WHAT YOU ARE ASKED TO DO. Look at the entries below and restate word for word the lines from the first through the one that has "purple scissors: 7 -> 6".
*** Opening SUPPLIED RECORDS ***
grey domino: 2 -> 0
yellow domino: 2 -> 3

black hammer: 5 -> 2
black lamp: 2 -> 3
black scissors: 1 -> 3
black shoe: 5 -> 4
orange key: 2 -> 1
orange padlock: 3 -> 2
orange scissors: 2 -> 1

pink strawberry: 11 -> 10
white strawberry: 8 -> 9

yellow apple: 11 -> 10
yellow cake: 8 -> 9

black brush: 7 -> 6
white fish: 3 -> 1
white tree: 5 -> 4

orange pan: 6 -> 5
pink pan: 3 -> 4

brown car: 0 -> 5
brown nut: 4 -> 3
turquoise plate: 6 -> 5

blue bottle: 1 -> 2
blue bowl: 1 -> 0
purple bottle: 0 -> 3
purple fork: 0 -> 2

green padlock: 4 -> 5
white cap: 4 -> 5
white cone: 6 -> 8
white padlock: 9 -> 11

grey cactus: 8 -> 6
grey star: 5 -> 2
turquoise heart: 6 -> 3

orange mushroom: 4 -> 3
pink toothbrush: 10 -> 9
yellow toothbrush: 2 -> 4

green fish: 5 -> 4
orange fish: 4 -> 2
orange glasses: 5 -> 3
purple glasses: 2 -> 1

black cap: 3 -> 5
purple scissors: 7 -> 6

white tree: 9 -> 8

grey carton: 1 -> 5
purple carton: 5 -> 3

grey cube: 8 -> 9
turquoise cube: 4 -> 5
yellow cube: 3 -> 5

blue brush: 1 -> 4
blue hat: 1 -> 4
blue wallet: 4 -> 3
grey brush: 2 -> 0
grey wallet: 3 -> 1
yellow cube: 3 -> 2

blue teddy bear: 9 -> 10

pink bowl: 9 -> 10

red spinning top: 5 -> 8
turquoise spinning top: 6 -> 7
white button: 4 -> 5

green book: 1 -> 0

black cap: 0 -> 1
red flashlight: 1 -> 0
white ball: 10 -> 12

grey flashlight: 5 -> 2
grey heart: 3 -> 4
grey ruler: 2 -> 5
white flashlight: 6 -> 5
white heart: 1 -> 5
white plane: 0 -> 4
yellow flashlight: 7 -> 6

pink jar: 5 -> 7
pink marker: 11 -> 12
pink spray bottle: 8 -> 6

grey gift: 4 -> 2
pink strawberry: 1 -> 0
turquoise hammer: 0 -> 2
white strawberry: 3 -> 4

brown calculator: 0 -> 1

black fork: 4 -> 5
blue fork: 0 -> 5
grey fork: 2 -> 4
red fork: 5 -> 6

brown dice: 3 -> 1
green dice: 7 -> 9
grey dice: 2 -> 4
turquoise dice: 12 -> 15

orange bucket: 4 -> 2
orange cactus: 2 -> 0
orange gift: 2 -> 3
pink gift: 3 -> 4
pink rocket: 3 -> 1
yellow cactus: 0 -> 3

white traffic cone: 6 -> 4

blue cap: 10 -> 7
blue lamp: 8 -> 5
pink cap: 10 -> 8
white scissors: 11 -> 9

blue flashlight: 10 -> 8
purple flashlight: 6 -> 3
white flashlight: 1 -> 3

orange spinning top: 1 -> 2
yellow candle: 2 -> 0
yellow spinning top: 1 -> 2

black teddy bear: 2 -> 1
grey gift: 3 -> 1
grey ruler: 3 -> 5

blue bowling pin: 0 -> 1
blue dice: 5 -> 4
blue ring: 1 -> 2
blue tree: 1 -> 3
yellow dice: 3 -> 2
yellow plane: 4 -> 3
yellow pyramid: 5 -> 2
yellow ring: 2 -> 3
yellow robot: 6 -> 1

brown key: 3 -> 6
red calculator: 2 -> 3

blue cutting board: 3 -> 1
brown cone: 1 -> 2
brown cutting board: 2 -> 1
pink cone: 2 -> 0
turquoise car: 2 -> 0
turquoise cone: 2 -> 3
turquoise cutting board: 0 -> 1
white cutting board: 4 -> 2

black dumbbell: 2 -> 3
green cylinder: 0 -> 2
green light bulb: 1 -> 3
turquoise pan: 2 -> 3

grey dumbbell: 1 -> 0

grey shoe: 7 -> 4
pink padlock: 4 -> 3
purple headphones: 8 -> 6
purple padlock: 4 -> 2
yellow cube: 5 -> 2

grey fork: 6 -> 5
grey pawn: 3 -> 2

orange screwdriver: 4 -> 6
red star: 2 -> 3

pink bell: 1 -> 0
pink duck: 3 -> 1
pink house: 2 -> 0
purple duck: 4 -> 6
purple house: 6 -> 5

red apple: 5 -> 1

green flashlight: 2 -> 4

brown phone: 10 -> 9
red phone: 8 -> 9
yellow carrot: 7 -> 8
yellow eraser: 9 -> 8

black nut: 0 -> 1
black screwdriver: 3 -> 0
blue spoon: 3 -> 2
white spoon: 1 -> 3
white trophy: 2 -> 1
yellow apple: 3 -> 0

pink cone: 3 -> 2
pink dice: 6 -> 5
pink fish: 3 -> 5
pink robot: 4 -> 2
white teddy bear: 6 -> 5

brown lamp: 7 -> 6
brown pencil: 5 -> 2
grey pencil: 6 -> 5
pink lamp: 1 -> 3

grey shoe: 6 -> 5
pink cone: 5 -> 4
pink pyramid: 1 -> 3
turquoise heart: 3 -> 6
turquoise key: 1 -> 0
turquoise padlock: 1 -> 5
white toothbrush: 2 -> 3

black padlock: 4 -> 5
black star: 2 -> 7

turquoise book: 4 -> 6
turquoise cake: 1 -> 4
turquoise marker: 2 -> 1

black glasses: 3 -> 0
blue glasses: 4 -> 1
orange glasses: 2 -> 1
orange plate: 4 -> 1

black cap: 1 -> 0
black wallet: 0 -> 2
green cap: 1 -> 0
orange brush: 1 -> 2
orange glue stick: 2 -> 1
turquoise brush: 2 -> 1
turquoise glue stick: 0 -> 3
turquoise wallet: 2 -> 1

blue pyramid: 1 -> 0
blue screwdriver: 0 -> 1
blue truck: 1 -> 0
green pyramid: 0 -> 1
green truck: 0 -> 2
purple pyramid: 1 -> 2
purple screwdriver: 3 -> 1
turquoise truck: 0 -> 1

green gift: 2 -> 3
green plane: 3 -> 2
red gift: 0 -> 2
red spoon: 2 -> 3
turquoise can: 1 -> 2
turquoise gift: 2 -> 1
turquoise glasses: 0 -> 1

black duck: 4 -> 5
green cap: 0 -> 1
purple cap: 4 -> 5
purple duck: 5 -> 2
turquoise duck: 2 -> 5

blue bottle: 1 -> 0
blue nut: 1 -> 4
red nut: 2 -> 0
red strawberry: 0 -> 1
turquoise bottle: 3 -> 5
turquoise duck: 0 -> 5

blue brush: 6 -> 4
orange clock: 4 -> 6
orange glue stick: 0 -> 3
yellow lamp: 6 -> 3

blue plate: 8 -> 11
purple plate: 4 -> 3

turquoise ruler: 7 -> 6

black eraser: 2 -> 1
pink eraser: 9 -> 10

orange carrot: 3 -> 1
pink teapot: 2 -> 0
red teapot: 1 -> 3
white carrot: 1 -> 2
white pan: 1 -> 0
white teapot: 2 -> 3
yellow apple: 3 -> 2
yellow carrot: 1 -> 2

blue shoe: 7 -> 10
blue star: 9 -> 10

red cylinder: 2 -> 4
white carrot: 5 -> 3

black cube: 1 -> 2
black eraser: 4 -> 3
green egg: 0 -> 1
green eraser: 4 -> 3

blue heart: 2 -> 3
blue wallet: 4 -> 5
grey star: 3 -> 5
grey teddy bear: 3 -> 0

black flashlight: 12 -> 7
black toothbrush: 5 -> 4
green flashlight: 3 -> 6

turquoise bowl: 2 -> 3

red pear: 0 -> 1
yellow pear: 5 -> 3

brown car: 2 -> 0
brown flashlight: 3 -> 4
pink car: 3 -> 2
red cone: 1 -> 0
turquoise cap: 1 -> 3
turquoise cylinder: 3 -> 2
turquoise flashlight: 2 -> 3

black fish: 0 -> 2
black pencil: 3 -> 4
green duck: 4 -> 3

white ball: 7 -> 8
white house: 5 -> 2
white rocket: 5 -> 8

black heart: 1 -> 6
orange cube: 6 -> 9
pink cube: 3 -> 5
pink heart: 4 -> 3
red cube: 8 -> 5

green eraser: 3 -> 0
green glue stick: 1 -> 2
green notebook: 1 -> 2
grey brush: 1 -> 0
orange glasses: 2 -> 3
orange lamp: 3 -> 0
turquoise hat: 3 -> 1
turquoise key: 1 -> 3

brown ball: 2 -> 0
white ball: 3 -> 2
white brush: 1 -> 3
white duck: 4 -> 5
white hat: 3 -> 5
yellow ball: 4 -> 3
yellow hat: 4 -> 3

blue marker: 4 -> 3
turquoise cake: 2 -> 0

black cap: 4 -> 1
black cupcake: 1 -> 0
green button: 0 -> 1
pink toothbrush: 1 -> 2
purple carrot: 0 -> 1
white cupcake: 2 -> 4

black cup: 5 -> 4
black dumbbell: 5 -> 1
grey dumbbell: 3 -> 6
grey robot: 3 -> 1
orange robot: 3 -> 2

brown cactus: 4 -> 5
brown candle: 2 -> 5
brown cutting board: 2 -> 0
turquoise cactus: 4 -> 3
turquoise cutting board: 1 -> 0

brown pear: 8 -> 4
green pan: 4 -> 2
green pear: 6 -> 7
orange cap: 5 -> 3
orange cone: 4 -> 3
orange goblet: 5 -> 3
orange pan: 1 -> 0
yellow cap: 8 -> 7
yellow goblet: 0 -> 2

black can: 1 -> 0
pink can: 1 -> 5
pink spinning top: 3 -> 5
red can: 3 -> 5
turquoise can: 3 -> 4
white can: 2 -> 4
*** Closing SUPPLIED RECORDS ***
WRITTEN RESPONSE.
grey domino: 2 -> 0
yellow domino: 2 -> 3

black hammer: 5 -> 2
black lamp: 2 -> 3
black scissors: 1 -> 3
black shoe: 5 -> 4
orange key: 2 -> 1
orange padlock: 3 -> 2
orange scissors: 2 -> 1

pink strawberry: 11 -> 10
white strawberry: 8 -> 9

yellow apple: 11 -> 10
yellow cake: 8 -> 9

black brush: 7 -> 6
white fish: 3 -> 1
white tree: 5 -> 4

orange pan: 6 -> 5
pink pan: 3 -> 4

brown car: 0 -> 5
brown nut: 4 -> 3
turquoise plate: 6 -> 5

blue bottle: 1 -> 2
blue bowl: 1 -> 0
purple bottle: 0 -> 3
purple fork: 0 -> 2

green padlock: 4 -> 5
white cap: 4 -> 5
white cone: 6 -> 8
white padlock: 9 -> 11

grey cactus: 8 -> 6
grey star: 5 -> 2
turquoise heart: 6 -> 3

orange mushroom: 4 -> 3
pink toothbrush: 10 -> 9
yellow toothbrush: 2 -> 4

green fish: 5 -> 4
orange fish: 4 -> 2
orange glasses: 5 -> 3
purple glasses: 2 -> 1

black cap: 3 -> 5
purple scissors: 7 -> 6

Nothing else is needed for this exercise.